■ **Dataset entries**
▬▬▬
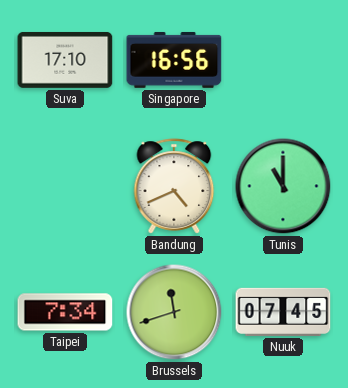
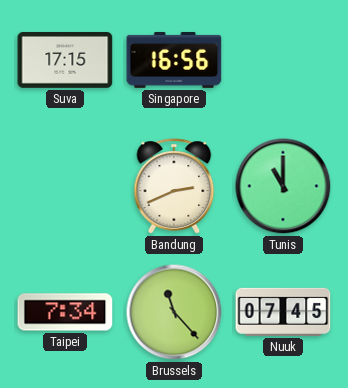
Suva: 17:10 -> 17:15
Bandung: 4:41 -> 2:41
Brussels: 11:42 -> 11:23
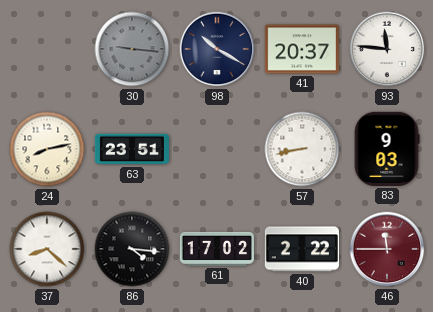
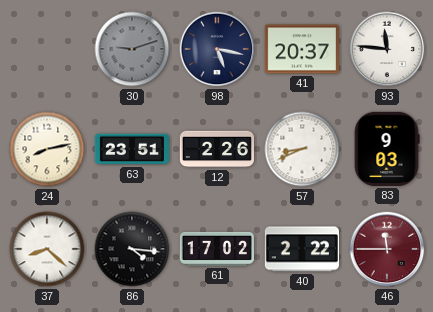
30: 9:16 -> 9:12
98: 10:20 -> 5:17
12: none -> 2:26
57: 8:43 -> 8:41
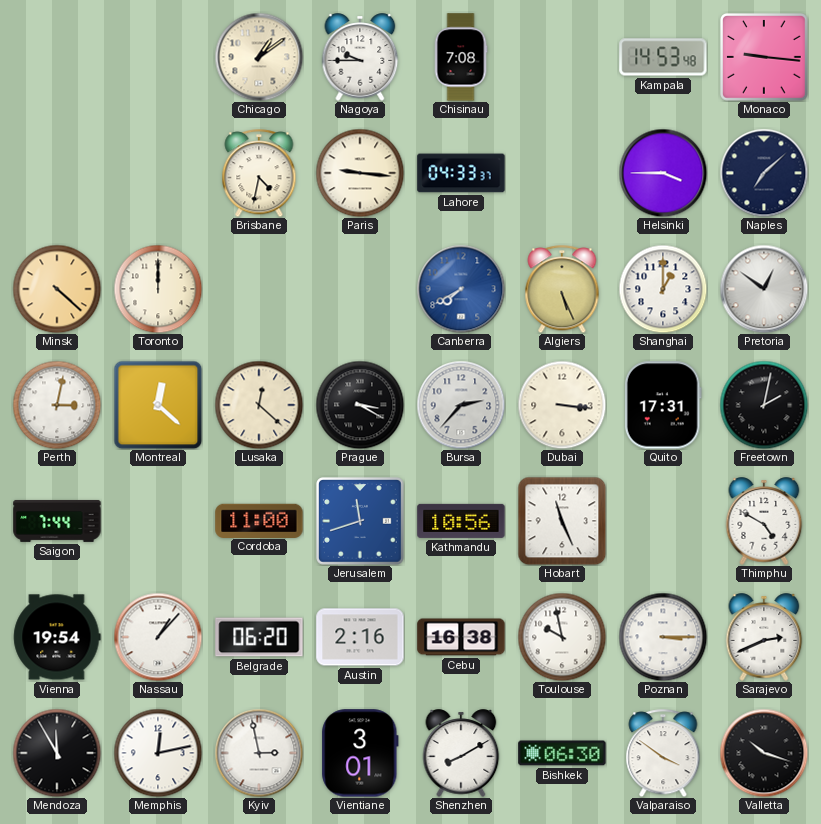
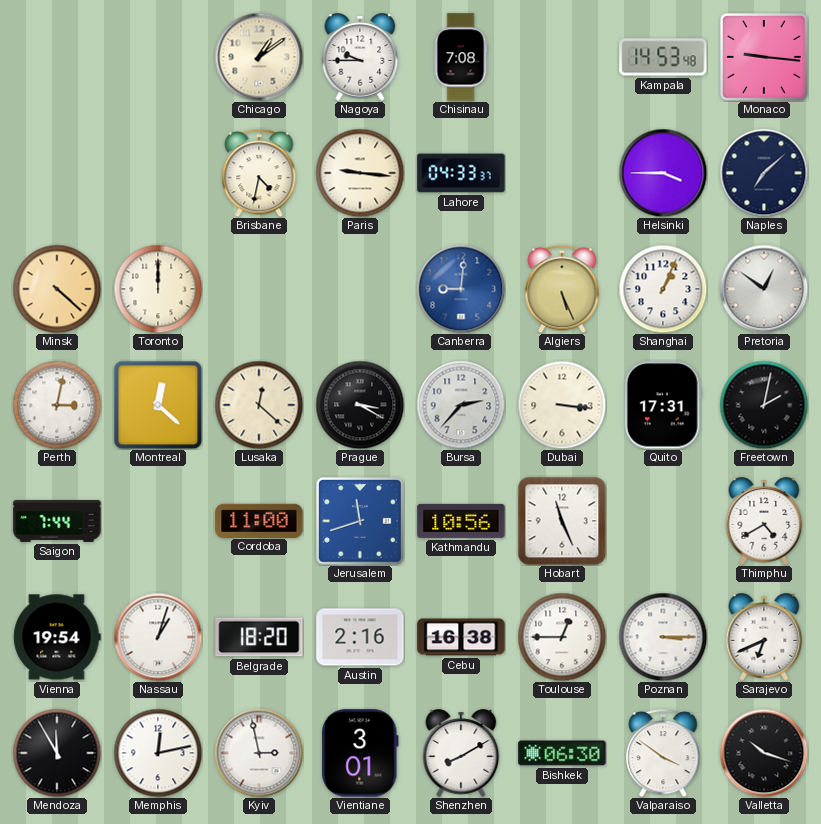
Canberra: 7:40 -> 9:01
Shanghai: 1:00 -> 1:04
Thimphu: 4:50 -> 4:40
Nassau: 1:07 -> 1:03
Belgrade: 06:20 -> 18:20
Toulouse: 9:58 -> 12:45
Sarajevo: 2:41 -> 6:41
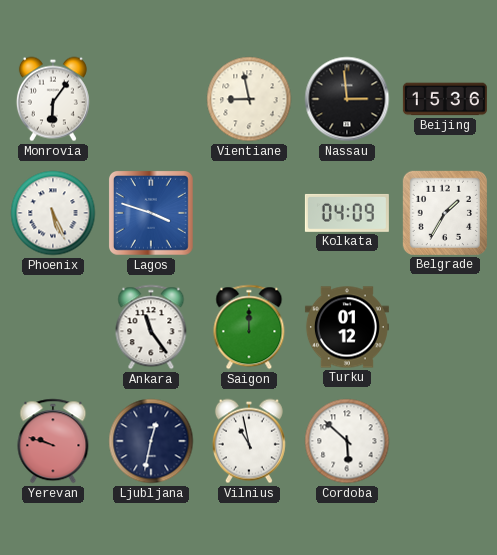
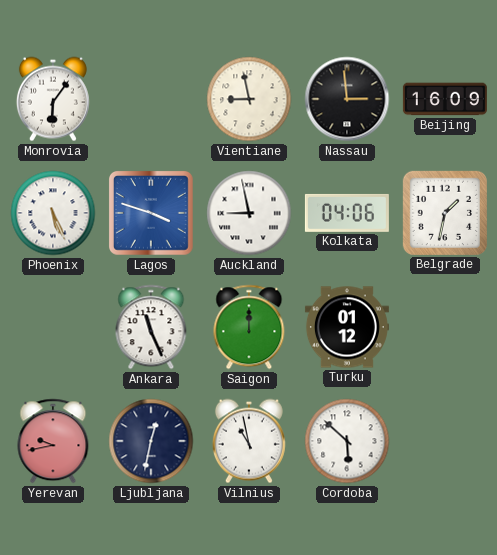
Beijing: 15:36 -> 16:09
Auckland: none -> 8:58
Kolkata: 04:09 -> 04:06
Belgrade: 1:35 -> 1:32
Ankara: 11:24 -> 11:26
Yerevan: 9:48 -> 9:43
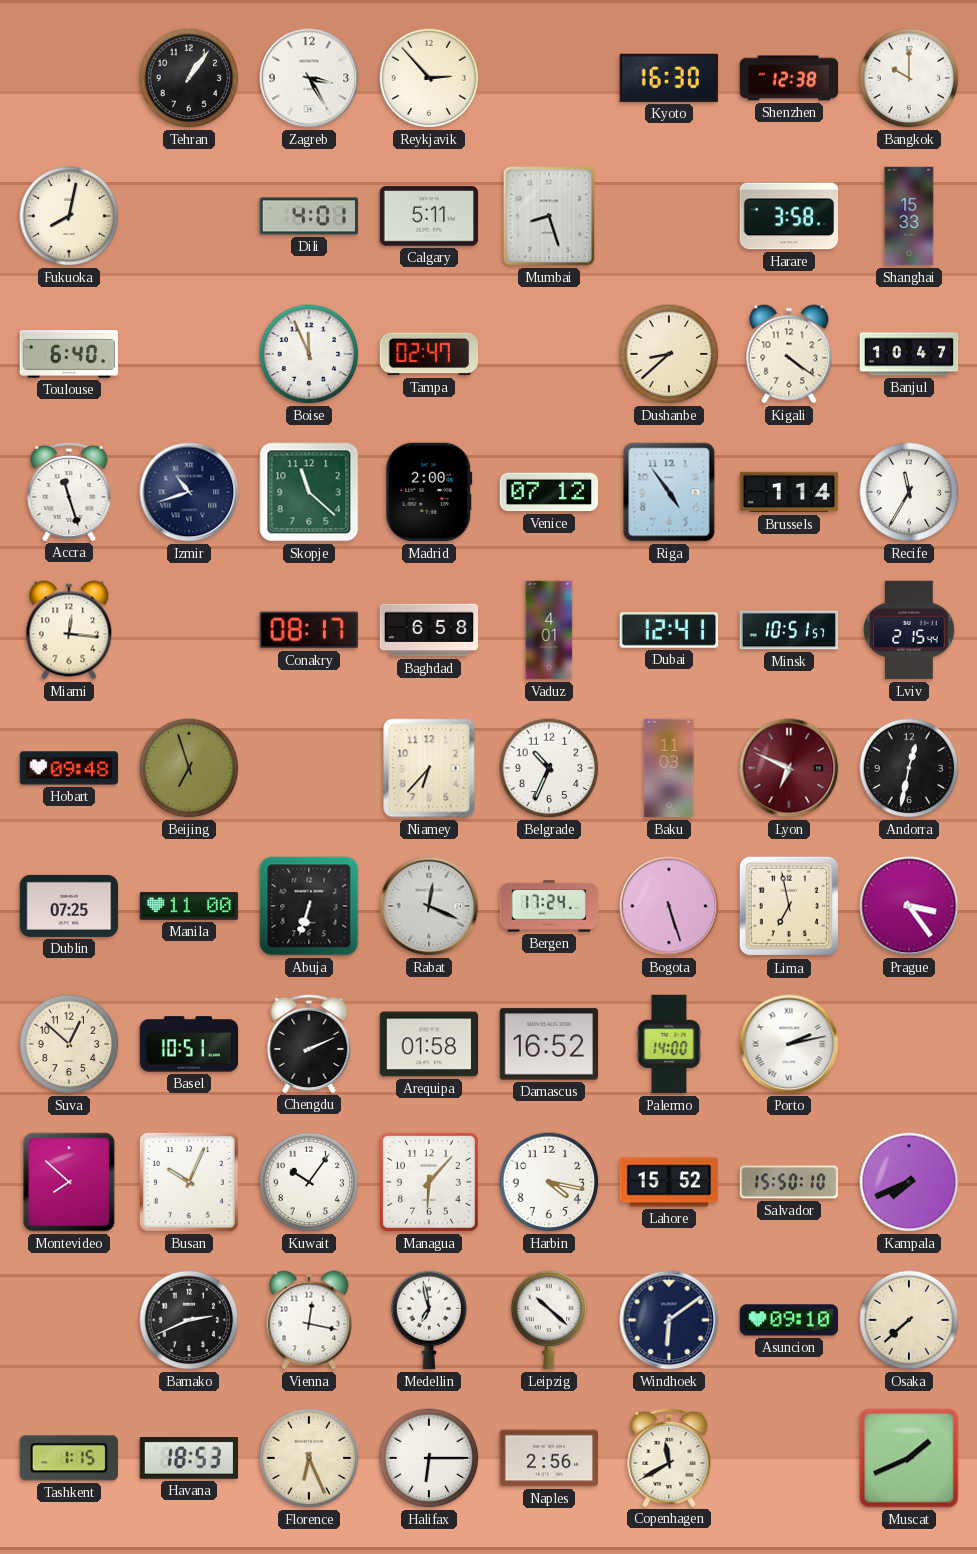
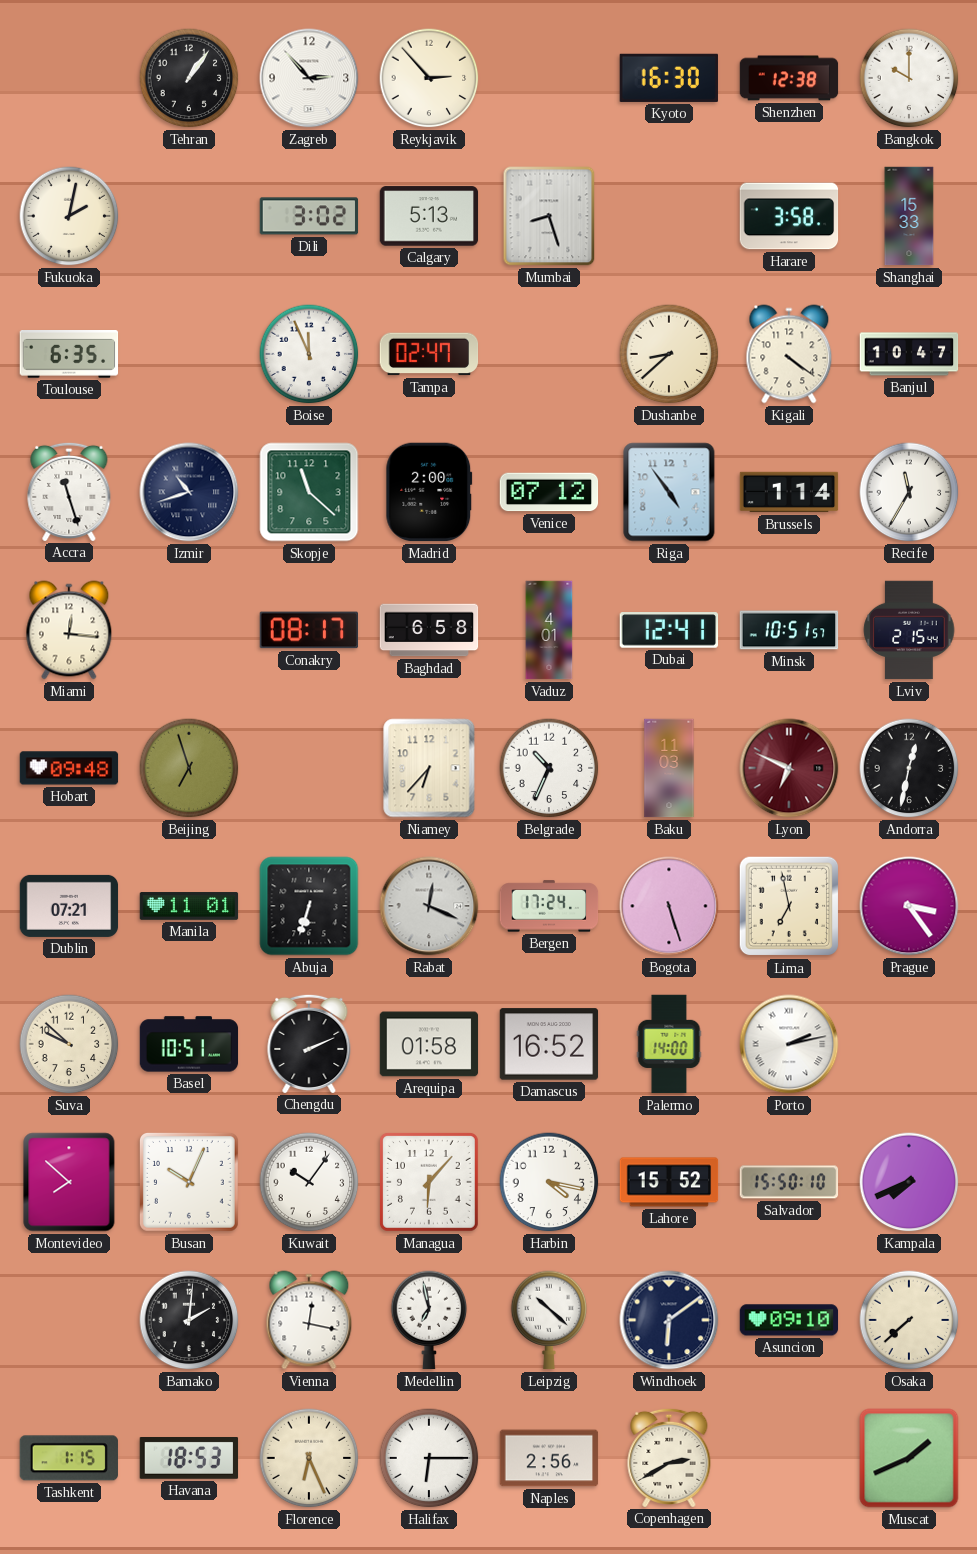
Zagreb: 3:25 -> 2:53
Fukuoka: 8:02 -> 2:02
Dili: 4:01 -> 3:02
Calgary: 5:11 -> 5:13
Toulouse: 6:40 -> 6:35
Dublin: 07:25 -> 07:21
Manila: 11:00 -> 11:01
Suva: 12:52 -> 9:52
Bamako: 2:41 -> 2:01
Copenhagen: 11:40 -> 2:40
▬▬▬
Copy out every line of the items above word for word, leaving out the pictures.

■ **Task answer**
Suva: 17:10 -> 17:15
Bandung: 4:41 -> 2:41
Brussels: 11:42 -> 11:23
30: 9:16 -> 9:12
98: 10:20 -> 5:17
12: none -> 2:26
57: 8:43 -> 8:41
Canberra: 7:40 -> 9:01
Shanghai: 1:00 -> 1:04
Thimphu: 4:50 -> 4:40
Nassau: 1:07 -> 1:03
Belgrade: 06:20 -> 18:20
Toulouse: 9:58 -> 12:45
Sarajevo: 2:41 -> 6:41
Beijing: 15:36 -> 16:09
Auckland: none -> 8:58
Kolkata: 04:09 -> 04:06
Belgrade: 1:35 -> 1:32
Ankara: 11:24 -> 11:26
Yerevan: 9:48 -> 9:43
Zagreb: 3:25 -> 2:53
Fukuoka: 8:02 -> 2:02
Dili: 4:01 -> 3:02
Calgary: 5:11 -> 5:13
Toulouse: 6:40 -> 6:35
Dublin: 07:25 -> 07:21
Manila: 11:00 -> 11:01
Suva: 12:52 -> 9:52
Bamako: 2:41 -> 2:01
Copenhagen: 11:40 -> 2:40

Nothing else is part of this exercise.